Copy out the data word for word. The images are not part of the copy.

Object transformation records
--- START ---
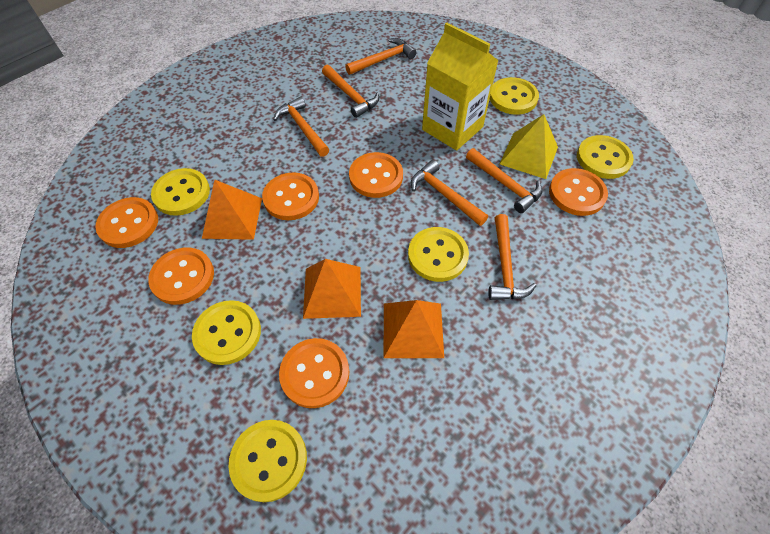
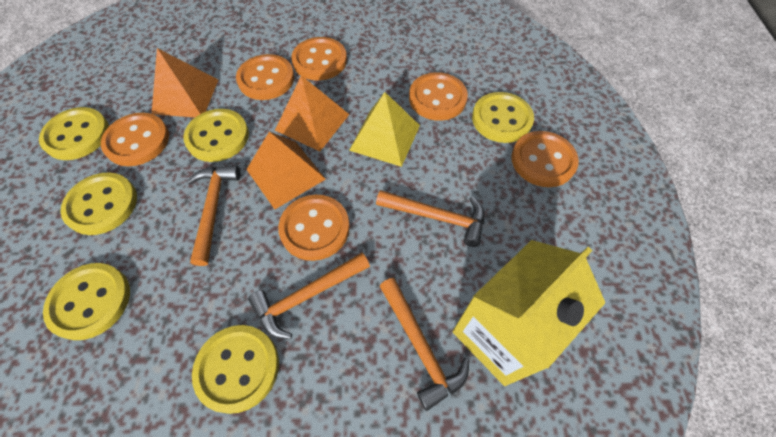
orange hammer: 6 -> 4

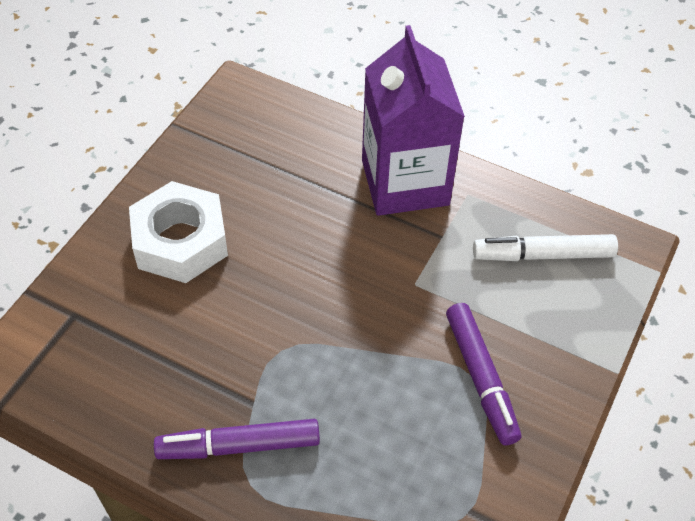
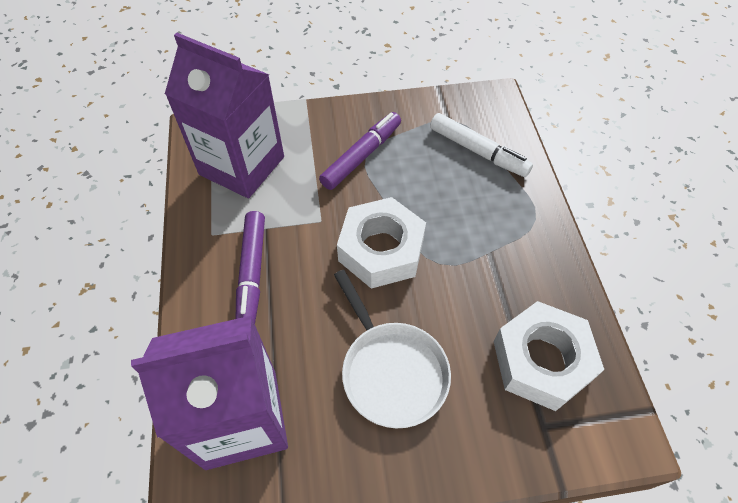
purple carton: 1 -> 2
white nut: 1 -> 2
white pan: 0 -> 1

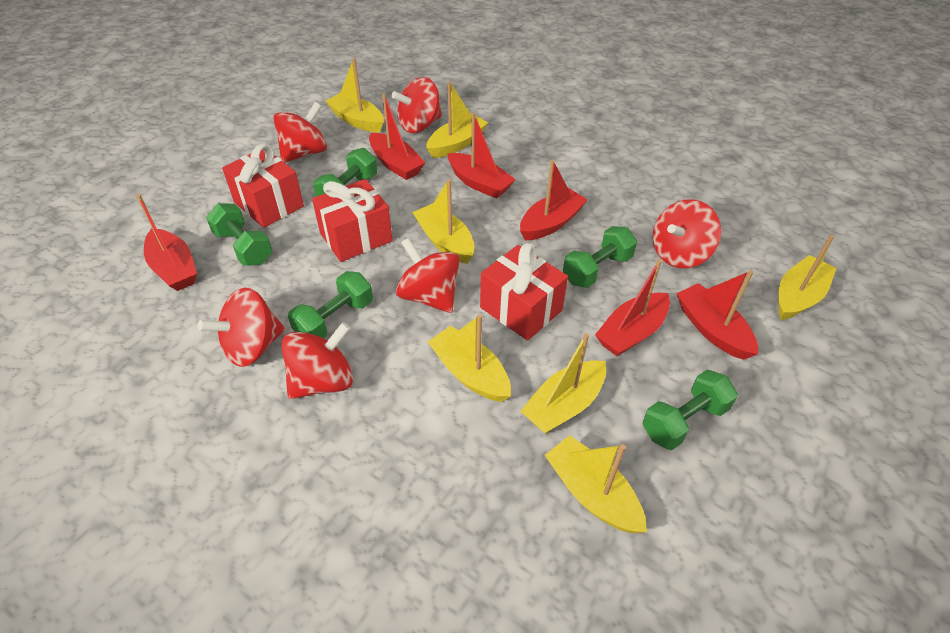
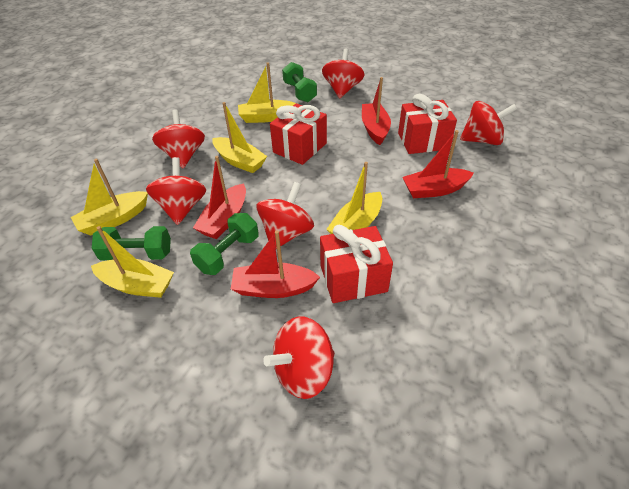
green dumbbell: 5 -> 3
red boat: 6 -> 4
yellow boat: 7 -> 5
--- END ---
### EXPECTED ANSWER
orange hammer: 6 -> 4

purple carton: 1 -> 2
white nut: 1 -> 2
white pan: 0 -> 1

green dumbbell: 5 -> 3
red boat: 6 -> 4
yellow boat: 7 -> 5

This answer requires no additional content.